**ACTIVITY**
Retype the listing exactly as it stands, and keep every image out.

**MATERIAL PROVIDED**
Start of Block
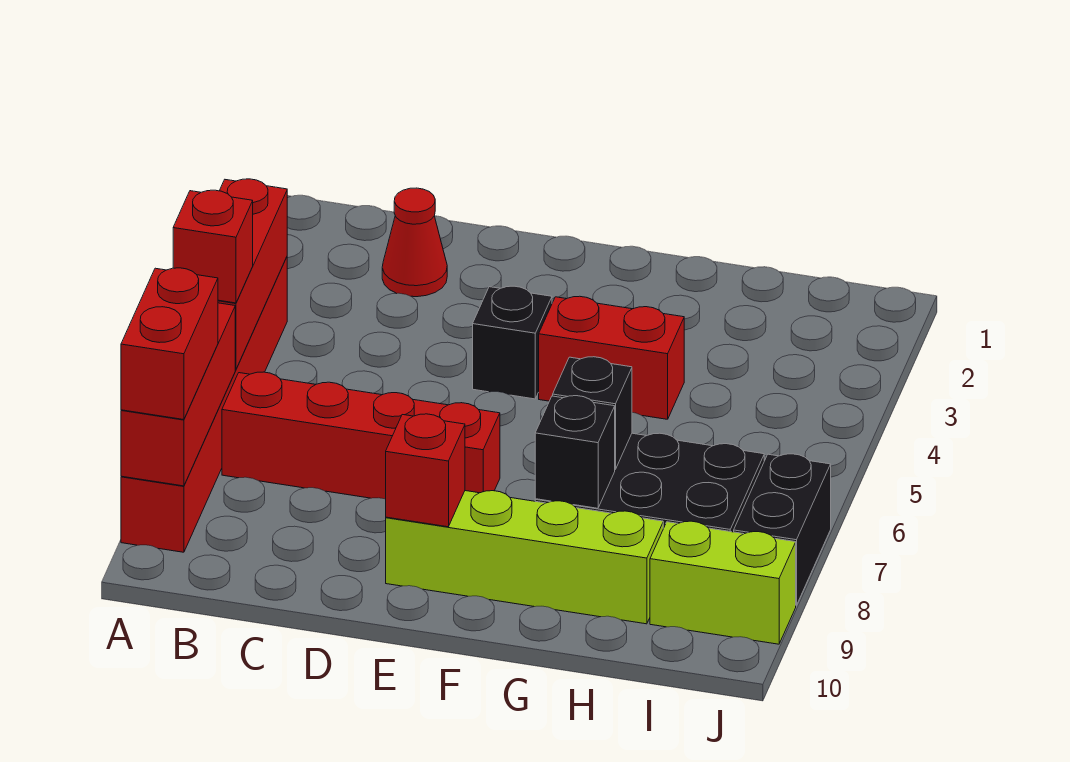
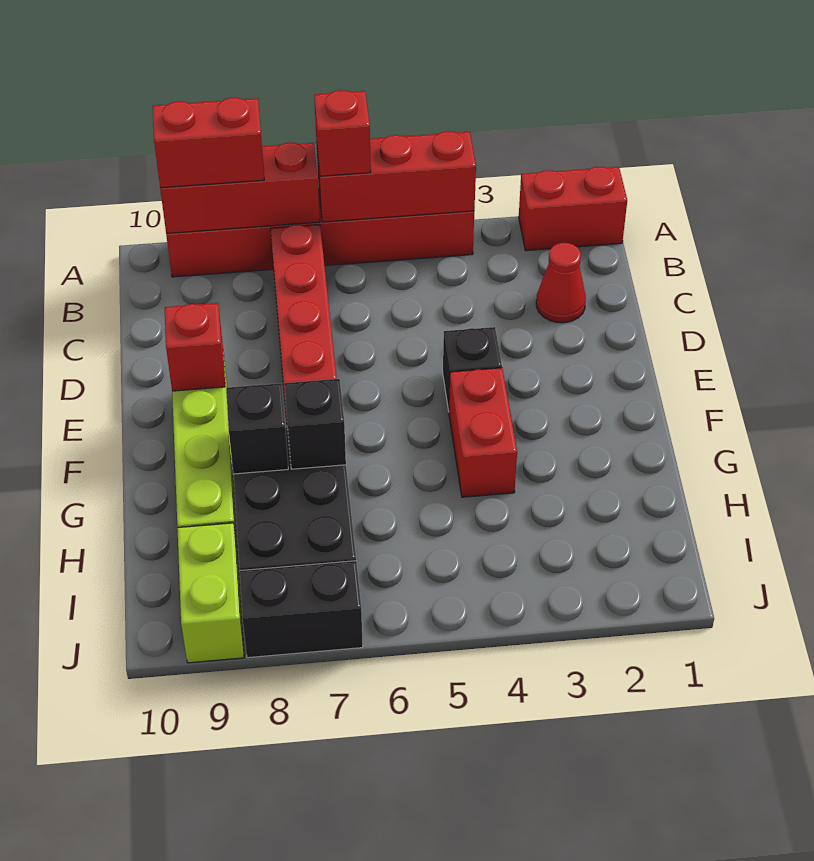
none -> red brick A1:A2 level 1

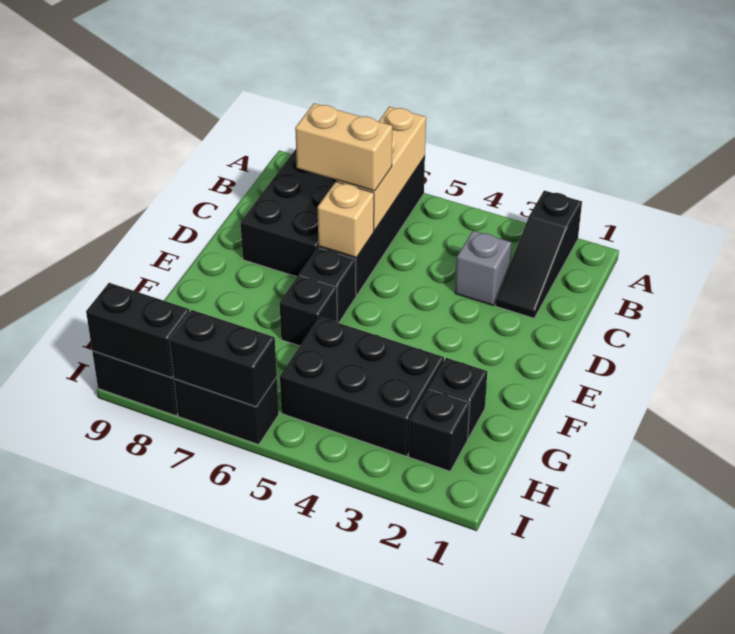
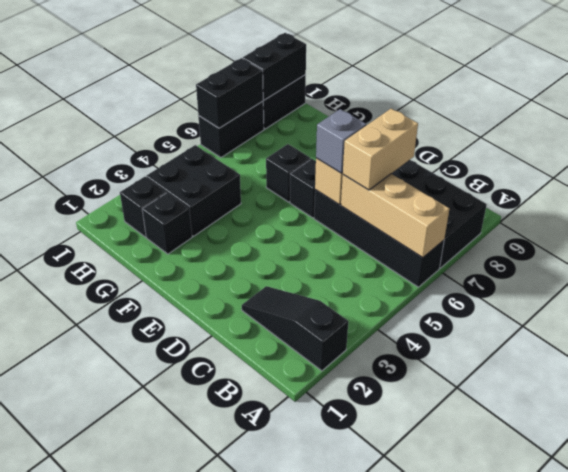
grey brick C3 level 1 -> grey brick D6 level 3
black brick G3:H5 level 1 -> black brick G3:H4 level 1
End of Block
**EXERCISE RESULT**
none -> red brick A1:A2 level 1

grey brick C3 level 1 -> grey brick D6 level 3
black brick G3:H5 level 1 -> black brick G3:H4 level 1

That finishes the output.